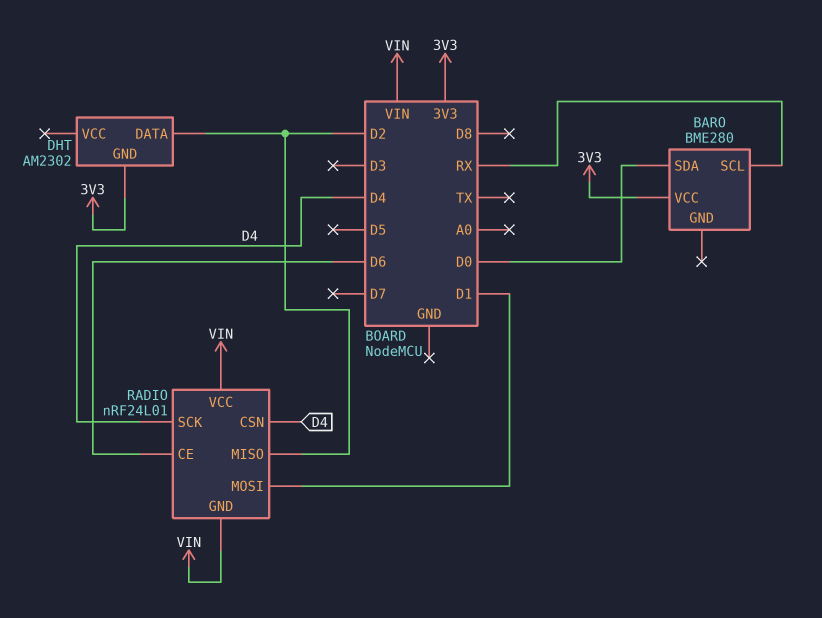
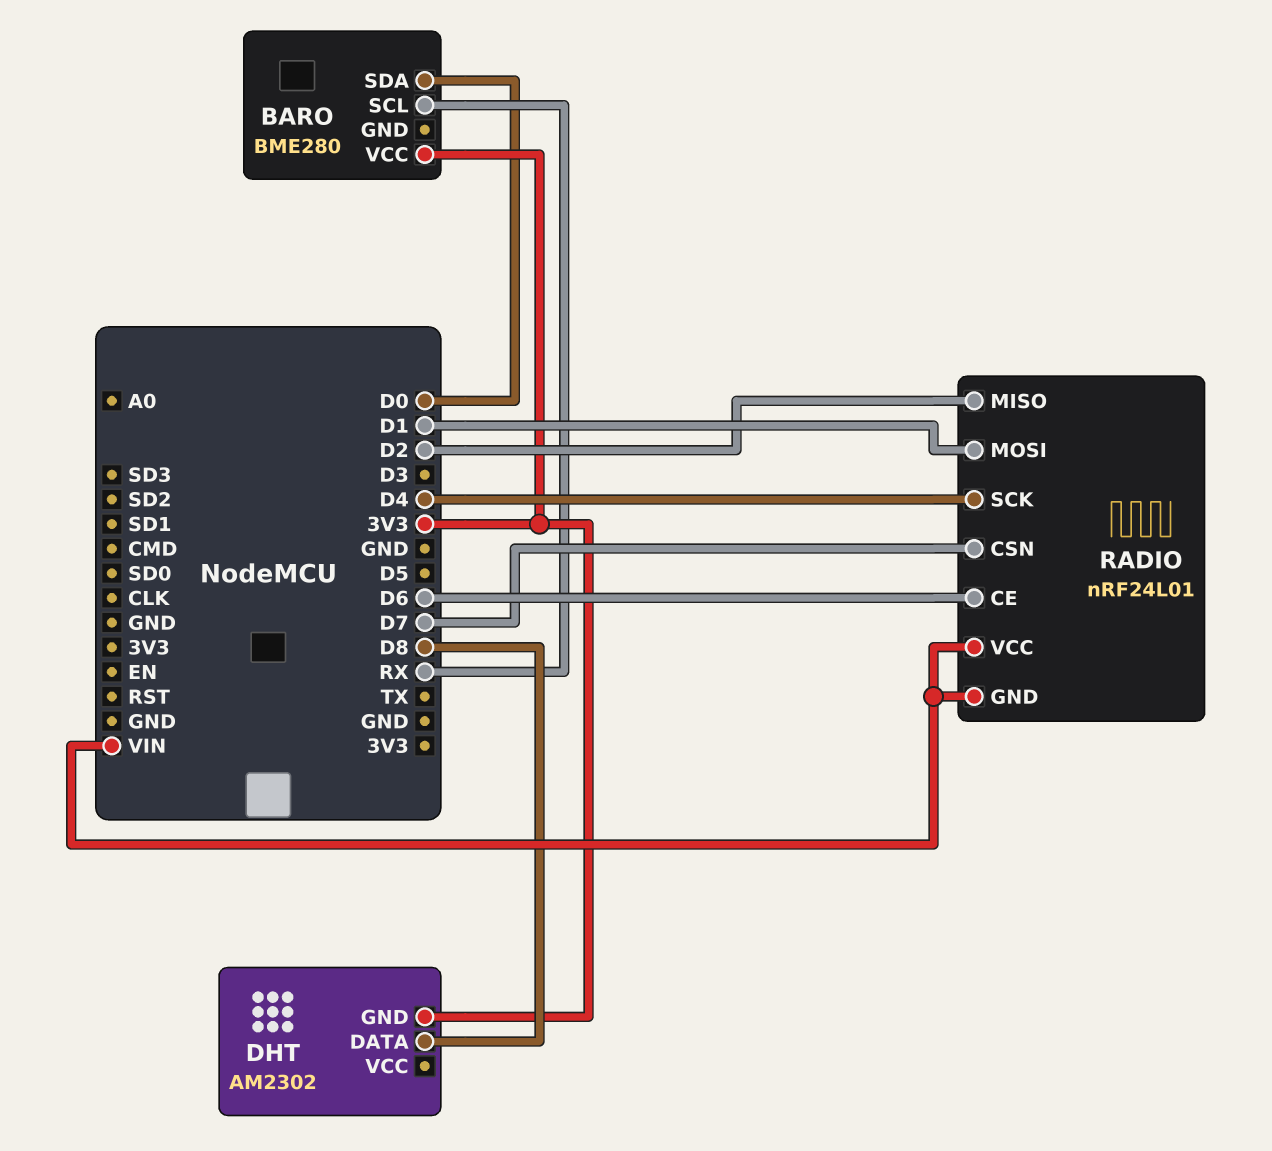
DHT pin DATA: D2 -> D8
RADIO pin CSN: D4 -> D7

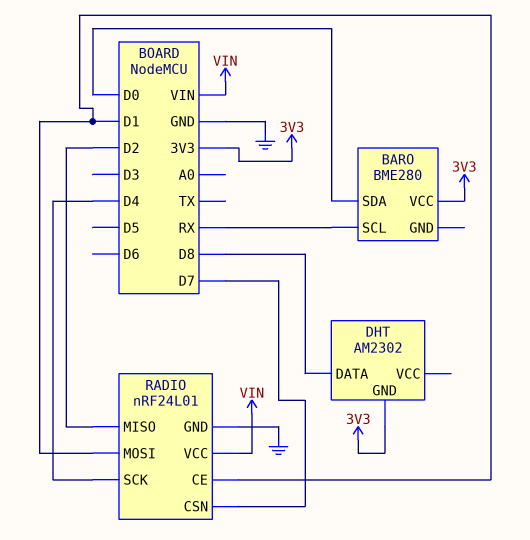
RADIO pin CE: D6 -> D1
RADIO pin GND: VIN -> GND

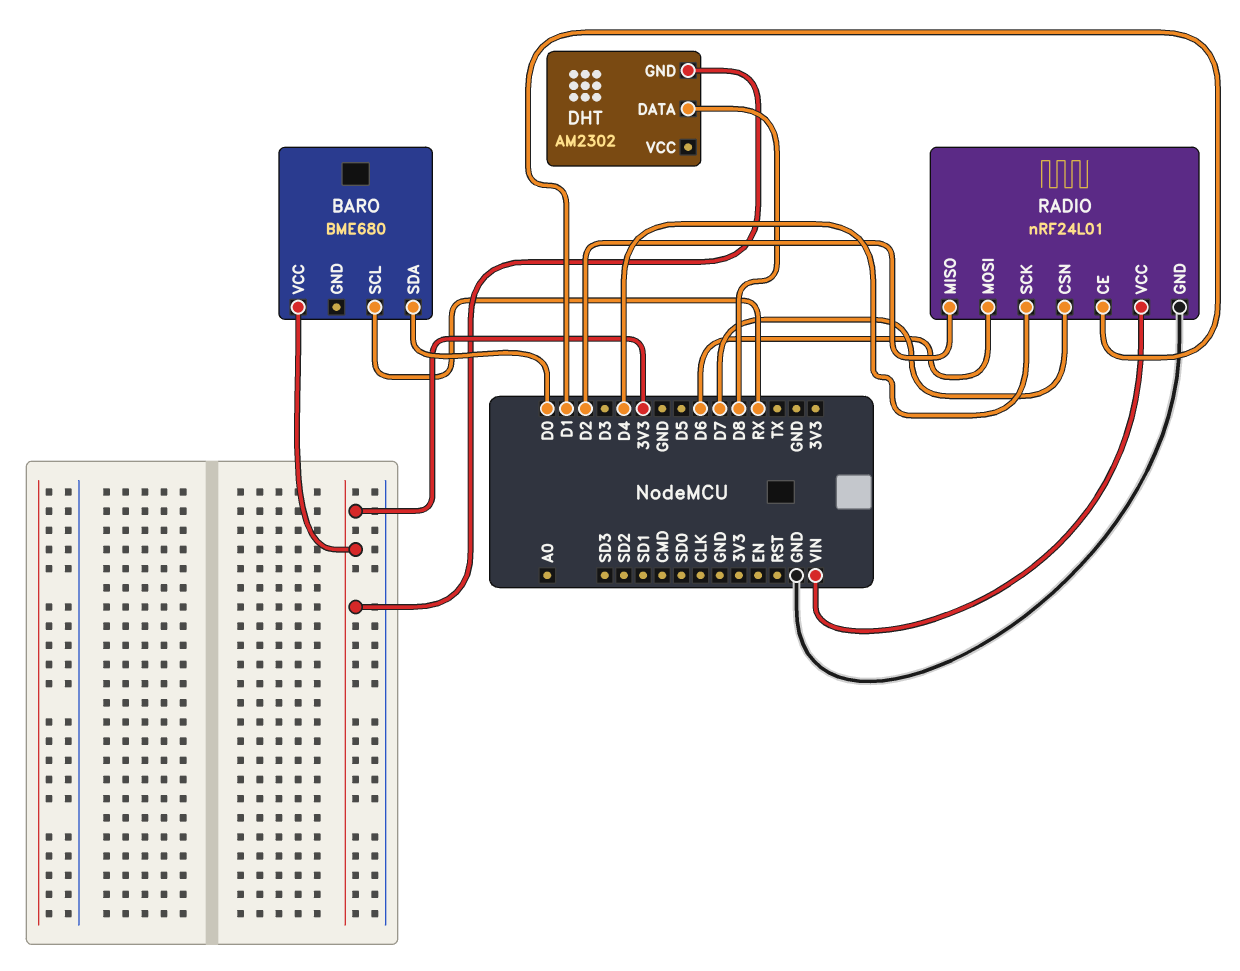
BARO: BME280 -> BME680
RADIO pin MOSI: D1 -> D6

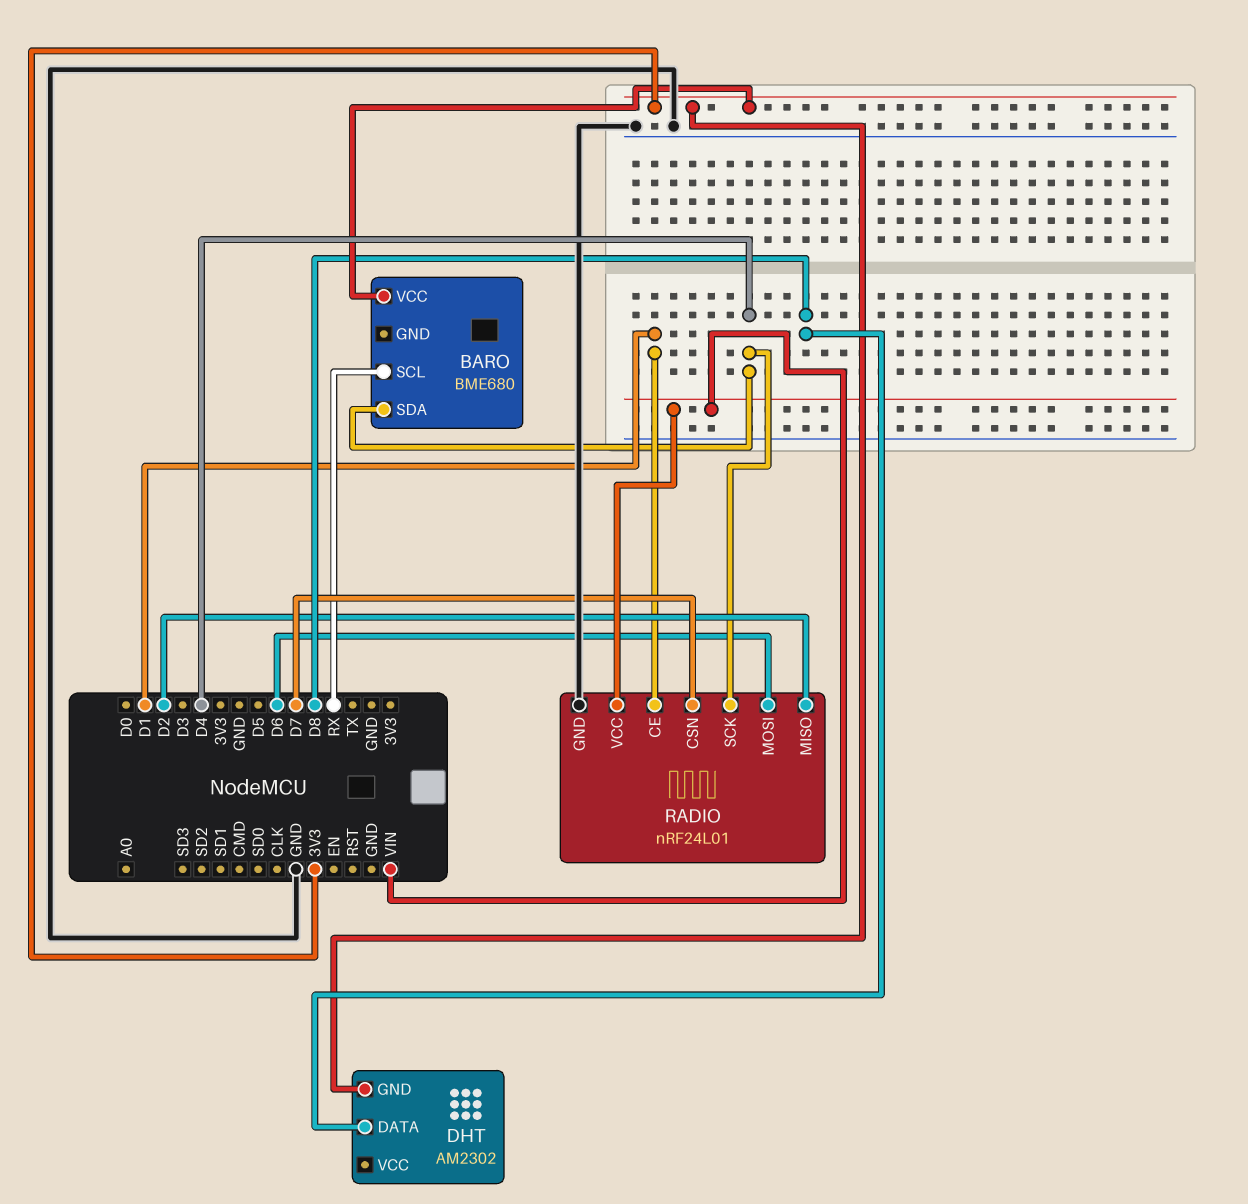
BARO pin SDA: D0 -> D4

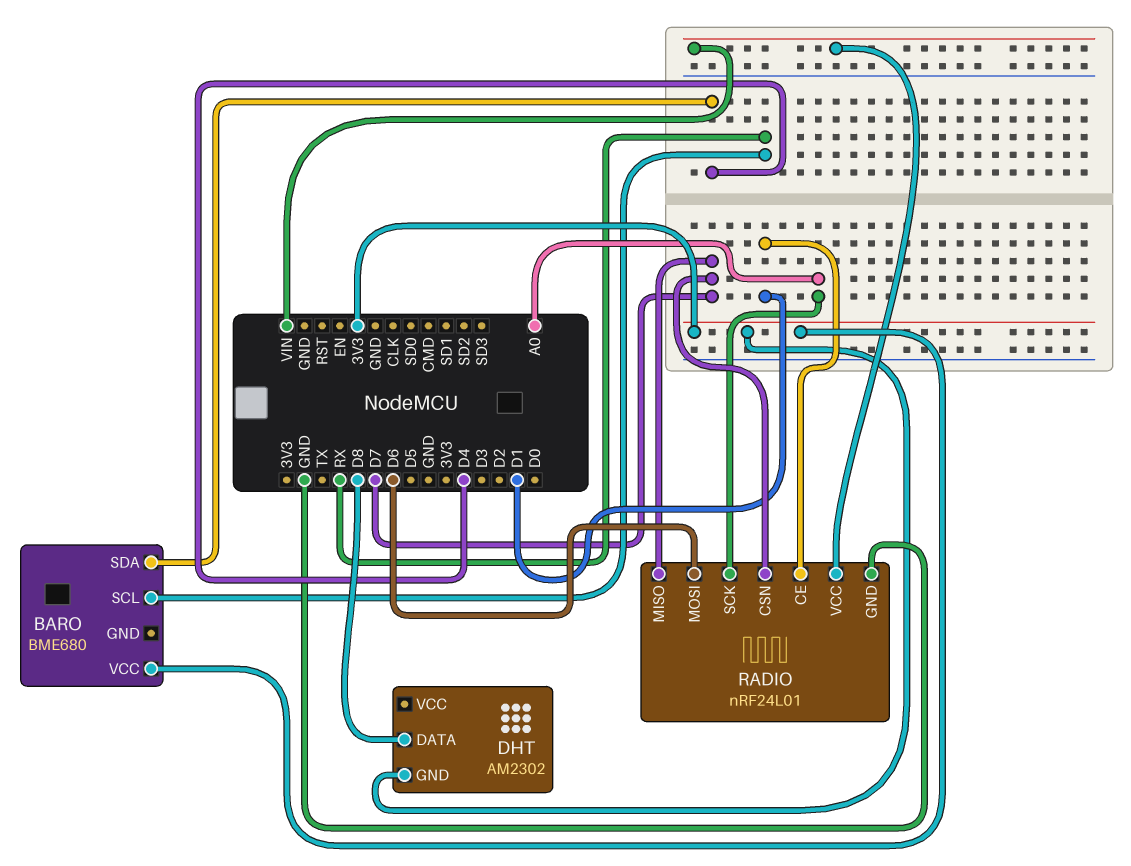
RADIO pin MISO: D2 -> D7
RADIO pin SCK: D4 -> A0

▬▬▬▬▬▬▬▬▬▬

• _Aim of the exercise_:
Retype only the lines from the one with "RADIO pin CE: D6 -> D1" through the final line of the entries, please, and keep the pictures out.

• _Response box_:
RADIO pin CE: D6 -> D1
RADIO pin GND: VIN -> GND

BARO: BME280 -> BME680
RADIO pin MOSI: D1 -> D6

BARO pin SDA: D0 -> D4

RADIO pin MISO: D2 -> D7
RADIO pin SCK: D4 -> A0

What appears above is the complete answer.